[Change listing data]
_____

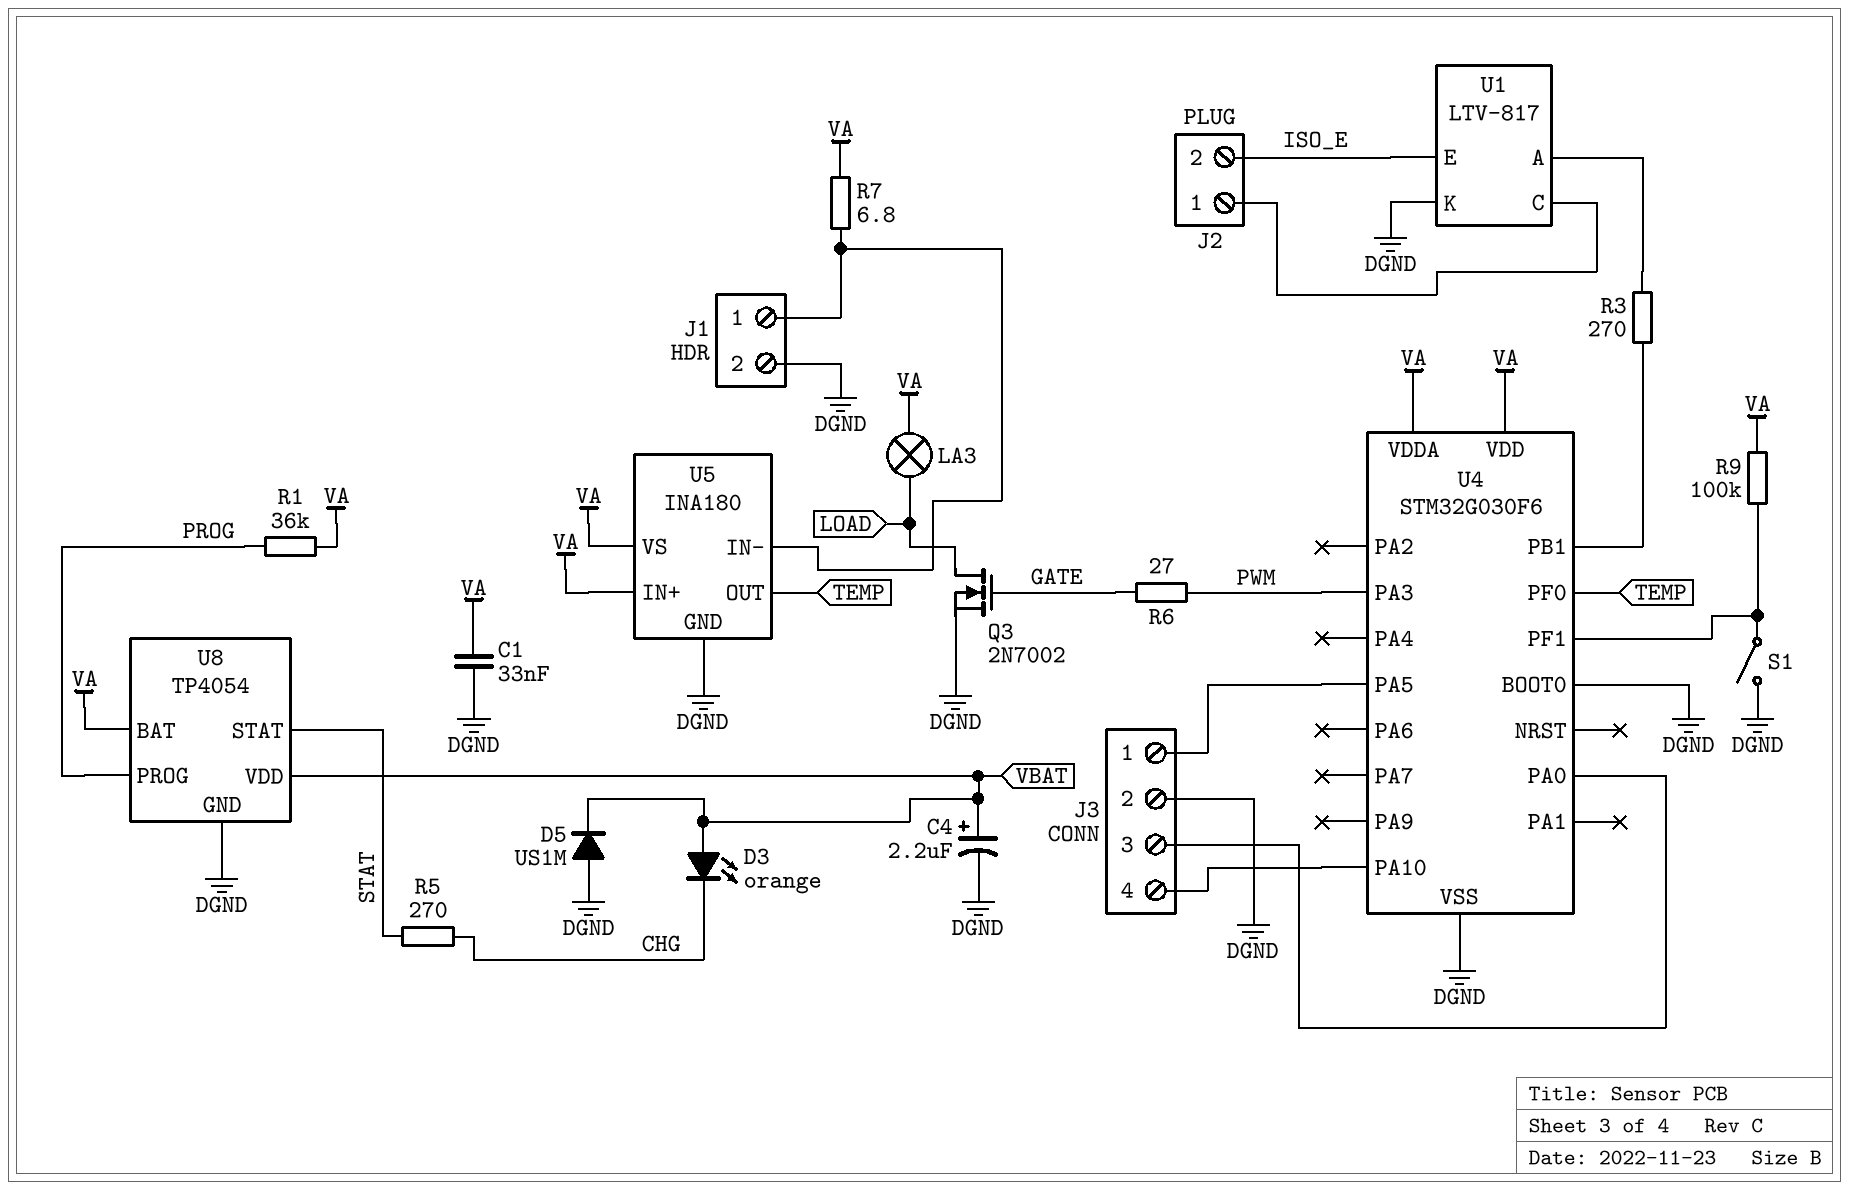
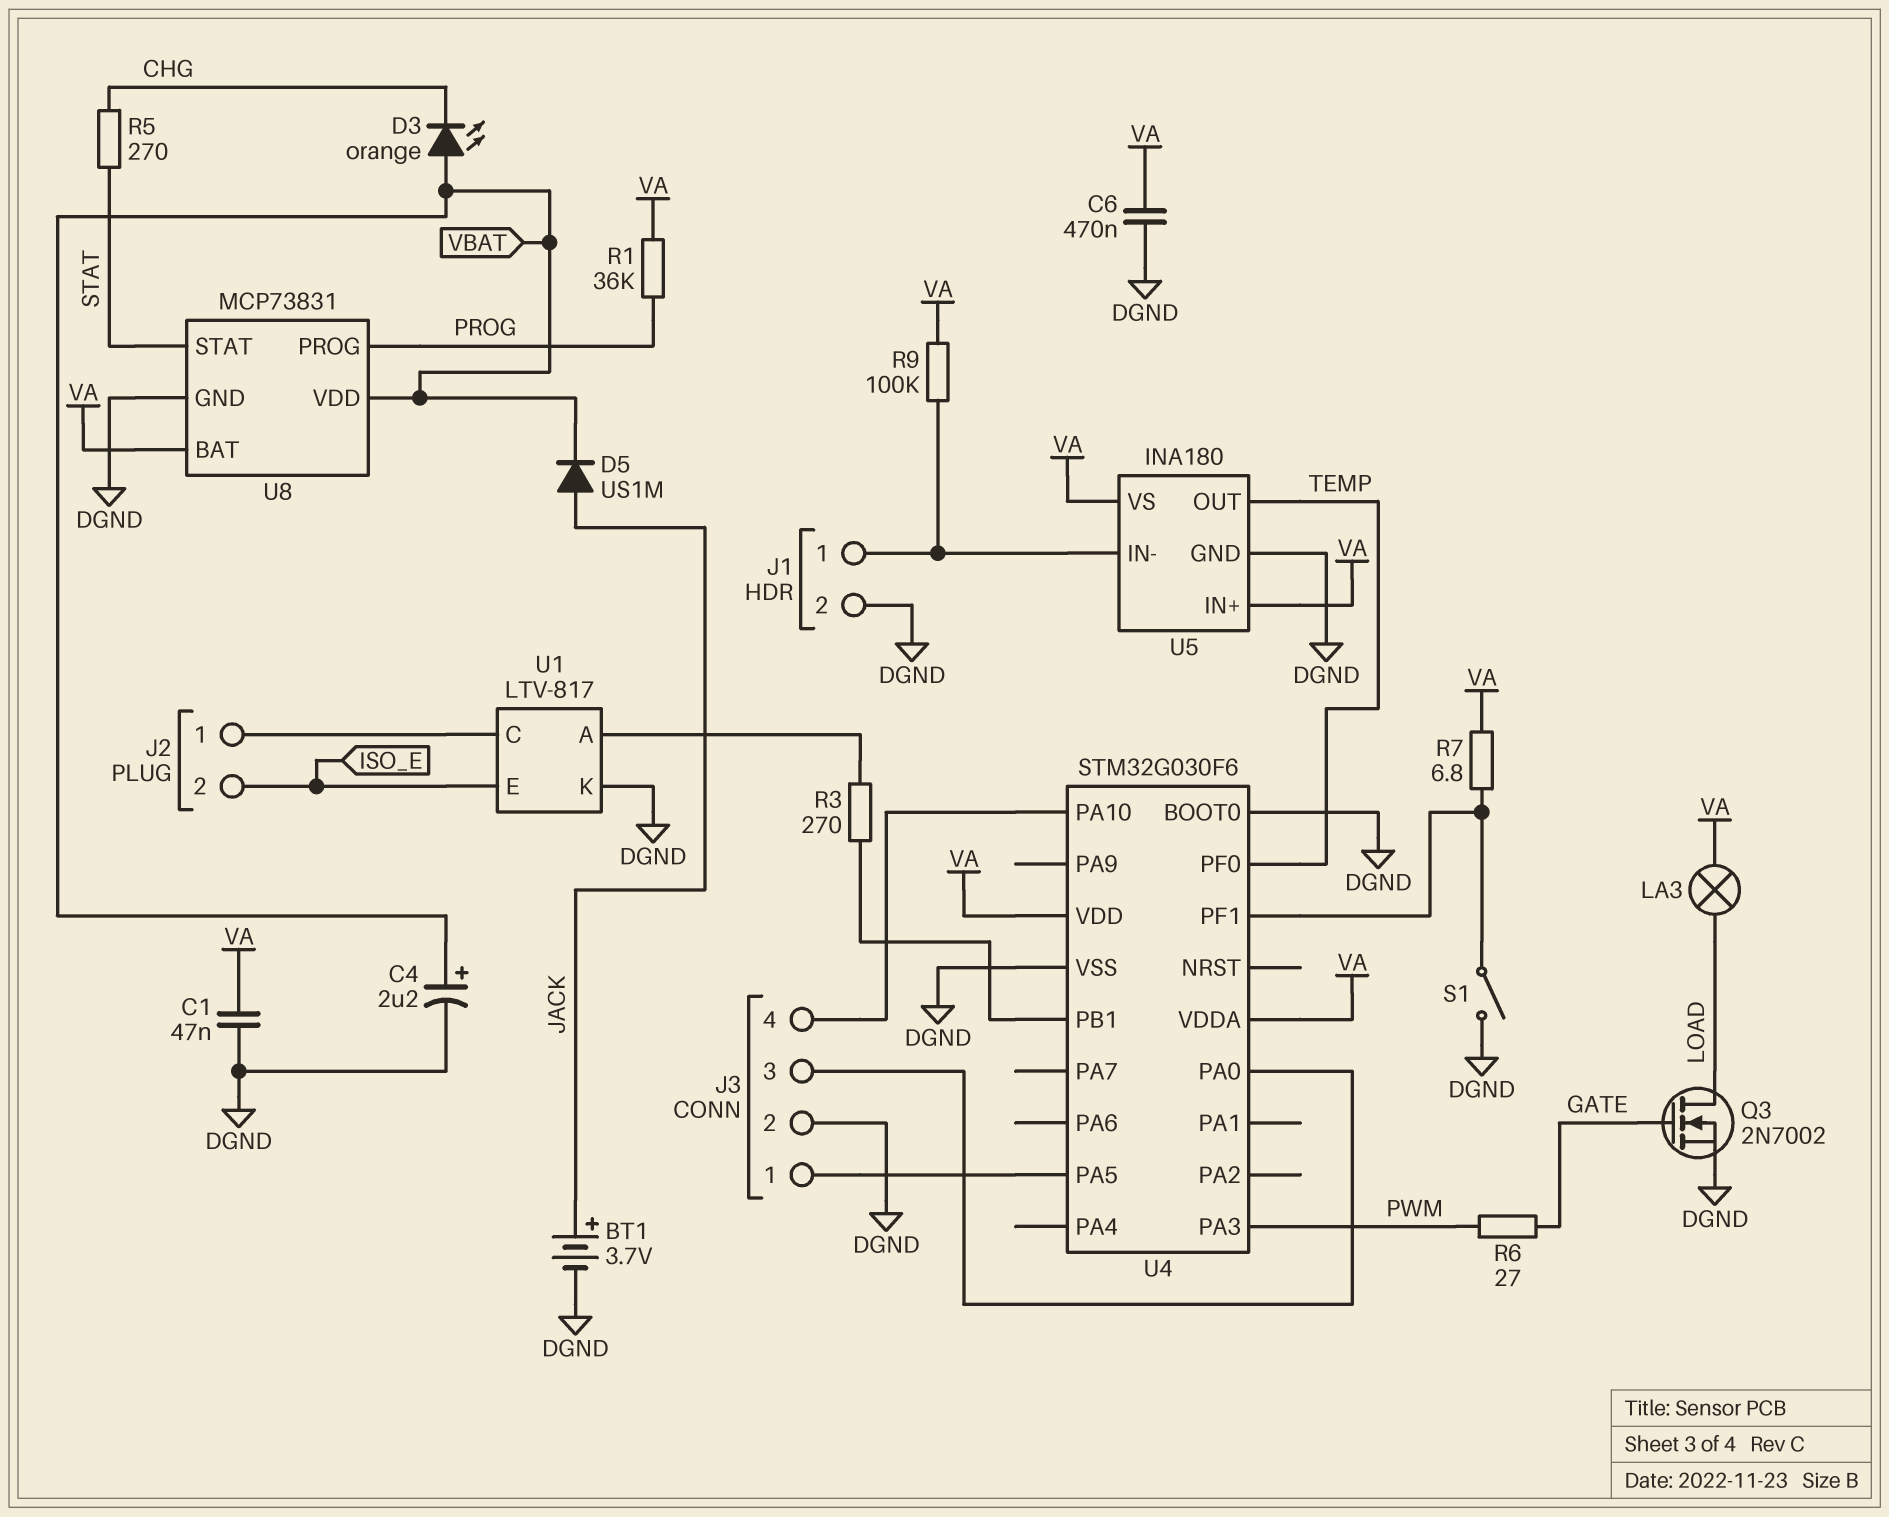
BT1: none -> 3.7V (plus JACK, minus DGND)
C1: 33nF (DGND, VA) -> 47nF (DGND, VA)
C6: none -> 470nF (DGND, VA)
D5: diode US1M (A DGND, K VBAT) -> diode US1M (A JACK, K VBAT)
R7: 6.8 (J1/1, VA) -> 6.8 (U4/PF1, VA)
R9: 100k (U4/PF1, VA) -> 100k (J1/1, VA)
U8: TP4054 -> MCP73831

_____

### What to do
Report how many lines in the data contain the word "DGND", with no words besides the number.

### Response for this exercise
4